■ What this task involves: Word for word, reproduce each line of the data below, omitting every image.

————————

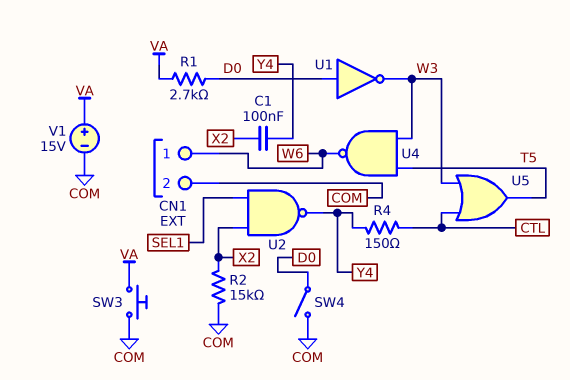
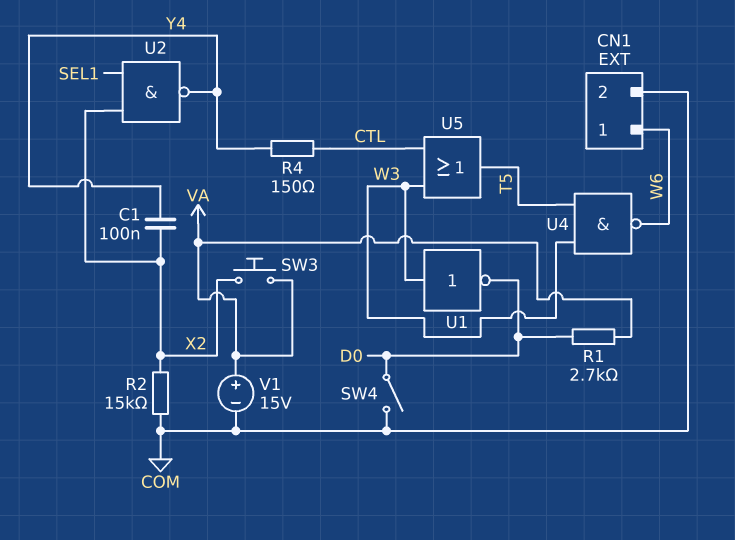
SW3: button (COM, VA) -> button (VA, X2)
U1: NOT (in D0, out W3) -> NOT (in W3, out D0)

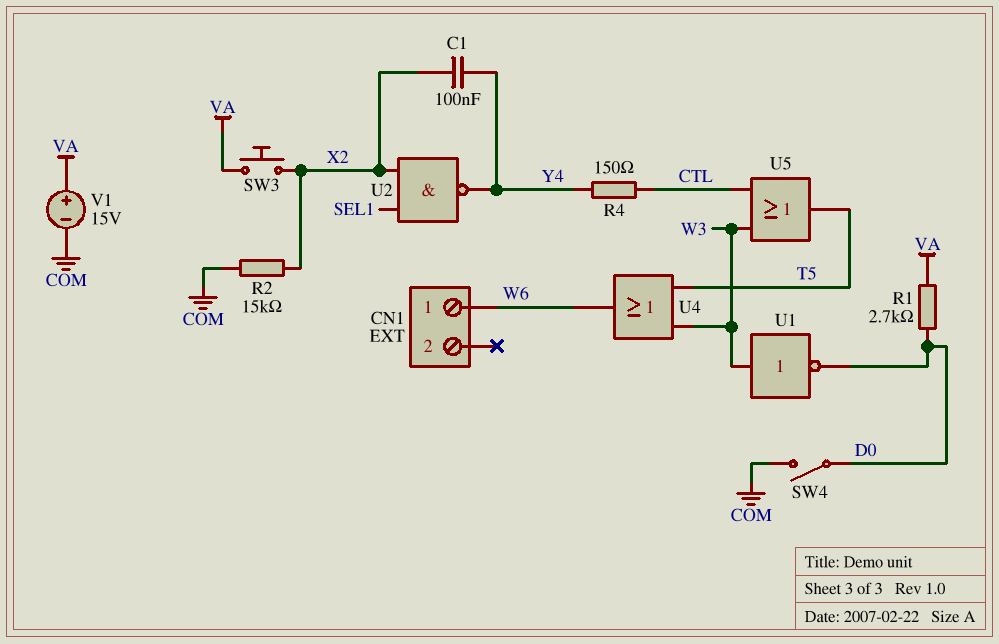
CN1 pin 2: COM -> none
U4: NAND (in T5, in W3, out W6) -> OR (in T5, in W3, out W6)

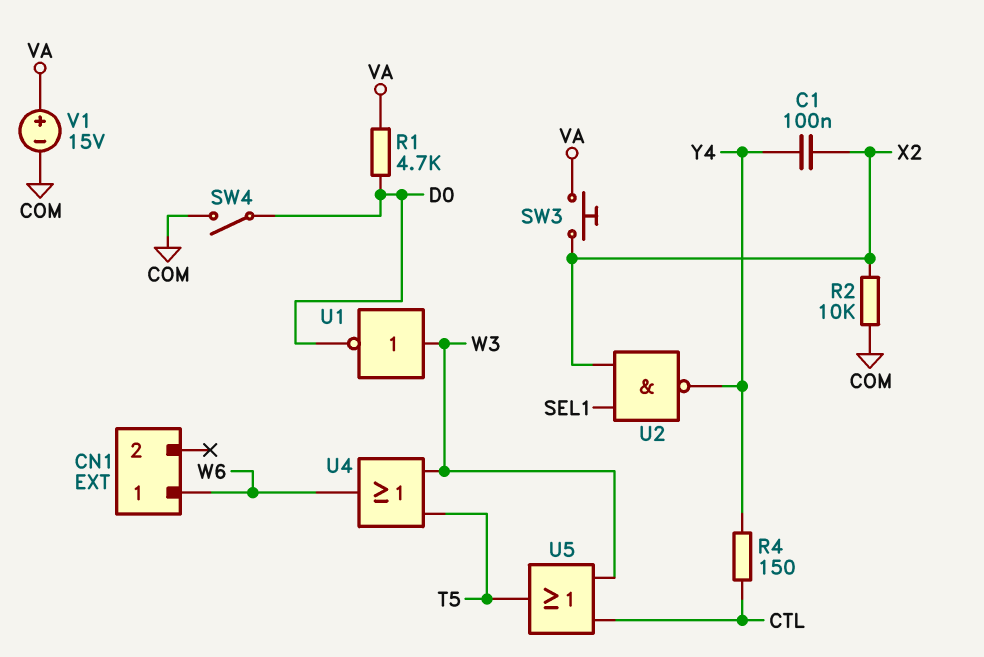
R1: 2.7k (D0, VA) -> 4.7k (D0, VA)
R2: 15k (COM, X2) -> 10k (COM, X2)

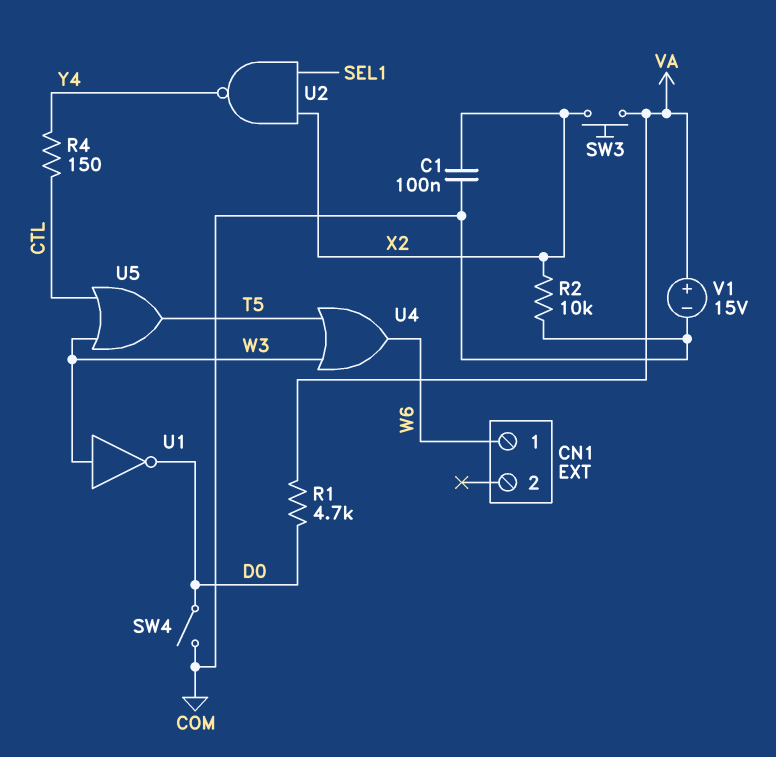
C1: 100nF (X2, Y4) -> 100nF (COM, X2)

————————

■ Task answer:
SW3: button (COM, VA) -> button (VA, X2)
U1: NOT (in D0, out W3) -> NOT (in W3, out D0)

CN1 pin 2: COM -> none
U4: NAND (in T5, in W3, out W6) -> OR (in T5, in W3, out W6)

R1: 2.7k (D0, VA) -> 4.7k (D0, VA)
R2: 15k (COM, X2) -> 10k (COM, X2)

C1: 100nF (X2, Y4) -> 100nF (COM, X2)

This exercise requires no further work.